ACTION ITEM:
All that is wanted is a word-for-word copy of the data from its first line to the line containing "R1: none -> 1.5k (CMP, SUM)", both included.

-*-

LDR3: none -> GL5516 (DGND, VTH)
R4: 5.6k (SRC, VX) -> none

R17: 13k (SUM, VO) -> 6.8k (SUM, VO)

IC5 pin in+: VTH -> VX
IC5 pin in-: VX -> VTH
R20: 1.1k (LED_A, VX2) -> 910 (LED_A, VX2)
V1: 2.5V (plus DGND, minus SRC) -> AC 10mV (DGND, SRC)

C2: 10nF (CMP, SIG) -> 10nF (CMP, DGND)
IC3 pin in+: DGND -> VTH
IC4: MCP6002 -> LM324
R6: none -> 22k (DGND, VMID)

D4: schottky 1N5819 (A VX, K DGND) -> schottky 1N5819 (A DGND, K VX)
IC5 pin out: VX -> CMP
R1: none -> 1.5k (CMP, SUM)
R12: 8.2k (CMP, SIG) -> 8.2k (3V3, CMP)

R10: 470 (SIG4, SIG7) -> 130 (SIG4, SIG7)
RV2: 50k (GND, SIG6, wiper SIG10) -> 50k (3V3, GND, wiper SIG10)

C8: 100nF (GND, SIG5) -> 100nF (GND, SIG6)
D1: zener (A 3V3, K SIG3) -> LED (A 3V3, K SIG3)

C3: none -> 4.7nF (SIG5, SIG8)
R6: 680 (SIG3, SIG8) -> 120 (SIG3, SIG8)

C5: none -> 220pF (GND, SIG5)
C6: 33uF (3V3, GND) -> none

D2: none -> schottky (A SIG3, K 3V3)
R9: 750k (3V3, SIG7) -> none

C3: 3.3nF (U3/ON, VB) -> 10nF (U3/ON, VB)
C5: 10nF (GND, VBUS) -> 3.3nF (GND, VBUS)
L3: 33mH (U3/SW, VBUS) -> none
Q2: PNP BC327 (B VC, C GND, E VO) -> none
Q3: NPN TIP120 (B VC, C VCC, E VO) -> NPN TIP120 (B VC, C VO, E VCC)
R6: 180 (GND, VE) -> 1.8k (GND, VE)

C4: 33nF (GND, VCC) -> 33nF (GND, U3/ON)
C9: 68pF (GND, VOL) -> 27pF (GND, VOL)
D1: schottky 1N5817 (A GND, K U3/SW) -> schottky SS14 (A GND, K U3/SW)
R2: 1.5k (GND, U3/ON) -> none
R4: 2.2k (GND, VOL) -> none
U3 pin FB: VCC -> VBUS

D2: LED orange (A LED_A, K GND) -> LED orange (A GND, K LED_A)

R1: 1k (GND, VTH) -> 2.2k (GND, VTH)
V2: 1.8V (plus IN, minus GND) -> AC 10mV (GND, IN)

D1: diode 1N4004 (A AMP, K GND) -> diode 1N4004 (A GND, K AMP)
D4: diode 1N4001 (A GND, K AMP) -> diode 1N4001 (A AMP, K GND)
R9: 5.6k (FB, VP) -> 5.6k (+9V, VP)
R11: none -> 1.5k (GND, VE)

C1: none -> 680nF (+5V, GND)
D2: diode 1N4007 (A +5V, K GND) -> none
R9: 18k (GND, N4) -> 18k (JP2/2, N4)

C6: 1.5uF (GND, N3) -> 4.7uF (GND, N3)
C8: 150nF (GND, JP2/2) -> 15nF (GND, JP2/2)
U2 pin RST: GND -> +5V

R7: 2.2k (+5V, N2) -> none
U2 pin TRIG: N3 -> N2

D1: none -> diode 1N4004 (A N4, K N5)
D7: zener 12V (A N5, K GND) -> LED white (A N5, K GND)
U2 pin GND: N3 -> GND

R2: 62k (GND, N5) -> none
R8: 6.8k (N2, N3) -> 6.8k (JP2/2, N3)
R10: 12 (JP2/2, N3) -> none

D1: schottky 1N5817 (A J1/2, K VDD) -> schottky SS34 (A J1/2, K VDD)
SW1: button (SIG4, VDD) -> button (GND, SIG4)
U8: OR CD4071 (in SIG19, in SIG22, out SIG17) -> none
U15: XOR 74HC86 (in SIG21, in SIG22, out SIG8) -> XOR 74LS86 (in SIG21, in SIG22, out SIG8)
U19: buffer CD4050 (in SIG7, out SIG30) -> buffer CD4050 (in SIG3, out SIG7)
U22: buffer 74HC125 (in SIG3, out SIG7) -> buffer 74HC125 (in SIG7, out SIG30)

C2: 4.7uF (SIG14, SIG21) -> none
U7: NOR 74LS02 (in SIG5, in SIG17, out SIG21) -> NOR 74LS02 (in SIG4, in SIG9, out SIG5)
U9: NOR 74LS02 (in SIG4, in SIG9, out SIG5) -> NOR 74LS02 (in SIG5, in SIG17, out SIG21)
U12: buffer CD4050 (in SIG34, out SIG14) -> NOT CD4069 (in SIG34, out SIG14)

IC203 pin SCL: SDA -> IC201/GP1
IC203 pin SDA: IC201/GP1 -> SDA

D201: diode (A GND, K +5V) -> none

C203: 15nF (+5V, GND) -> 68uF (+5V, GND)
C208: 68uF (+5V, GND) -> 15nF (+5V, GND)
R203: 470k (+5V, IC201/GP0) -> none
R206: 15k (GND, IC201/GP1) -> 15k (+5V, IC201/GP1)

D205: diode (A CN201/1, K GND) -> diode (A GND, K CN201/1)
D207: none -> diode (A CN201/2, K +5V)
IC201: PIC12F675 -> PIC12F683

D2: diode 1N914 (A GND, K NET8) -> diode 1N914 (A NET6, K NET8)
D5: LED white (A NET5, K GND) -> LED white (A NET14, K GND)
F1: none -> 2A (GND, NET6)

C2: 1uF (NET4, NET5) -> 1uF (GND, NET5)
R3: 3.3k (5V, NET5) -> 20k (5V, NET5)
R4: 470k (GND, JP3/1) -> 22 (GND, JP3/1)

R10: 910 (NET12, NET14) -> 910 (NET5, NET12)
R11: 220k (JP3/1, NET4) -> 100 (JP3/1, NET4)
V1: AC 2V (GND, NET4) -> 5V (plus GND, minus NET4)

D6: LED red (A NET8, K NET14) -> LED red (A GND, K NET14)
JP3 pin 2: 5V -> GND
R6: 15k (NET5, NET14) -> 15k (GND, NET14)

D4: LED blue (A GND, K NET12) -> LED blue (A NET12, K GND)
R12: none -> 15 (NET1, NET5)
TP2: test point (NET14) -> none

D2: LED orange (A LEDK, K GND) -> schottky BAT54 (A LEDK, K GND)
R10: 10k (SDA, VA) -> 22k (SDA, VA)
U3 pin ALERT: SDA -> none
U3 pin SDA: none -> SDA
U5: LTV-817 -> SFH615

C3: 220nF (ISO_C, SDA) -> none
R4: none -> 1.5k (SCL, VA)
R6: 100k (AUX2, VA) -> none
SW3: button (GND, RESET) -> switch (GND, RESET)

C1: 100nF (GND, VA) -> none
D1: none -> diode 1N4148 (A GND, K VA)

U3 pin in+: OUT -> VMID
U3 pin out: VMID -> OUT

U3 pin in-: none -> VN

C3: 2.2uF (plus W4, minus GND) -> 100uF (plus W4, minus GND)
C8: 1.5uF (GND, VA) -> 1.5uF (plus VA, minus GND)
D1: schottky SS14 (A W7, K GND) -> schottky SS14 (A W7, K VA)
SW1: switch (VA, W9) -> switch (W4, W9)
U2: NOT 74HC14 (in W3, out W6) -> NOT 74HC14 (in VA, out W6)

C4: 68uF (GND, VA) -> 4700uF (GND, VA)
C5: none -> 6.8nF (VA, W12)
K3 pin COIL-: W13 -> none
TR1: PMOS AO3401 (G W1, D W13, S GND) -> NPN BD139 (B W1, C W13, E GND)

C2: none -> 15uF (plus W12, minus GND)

-*-

RESPONSE TO THE TASK:
LDR3: none -> GL5516 (DGND, VTH)
R4: 5.6k (SRC, VX) -> none

R17: 13k (SUM, VO) -> 6.8k (SUM, VO)

IC5 pin in+: VTH -> VX
IC5 pin in-: VX -> VTH
R20: 1.1k (LED_A, VX2) -> 910 (LED_A, VX2)
V1: 2.5V (plus DGND, minus SRC) -> AC 10mV (DGND, SRC)

C2: 10nF (CMP, SIG) -> 10nF (CMP, DGND)
IC3 pin in+: DGND -> VTH
IC4: MCP6002 -> LM324
R6: none -> 22k (DGND, VMID)

D4: schottky 1N5819 (A VX, K DGND) -> schottky 1N5819 (A DGND, K VX)
IC5 pin out: VX -> CMP
R1: none -> 1.5k (CMP, SUM)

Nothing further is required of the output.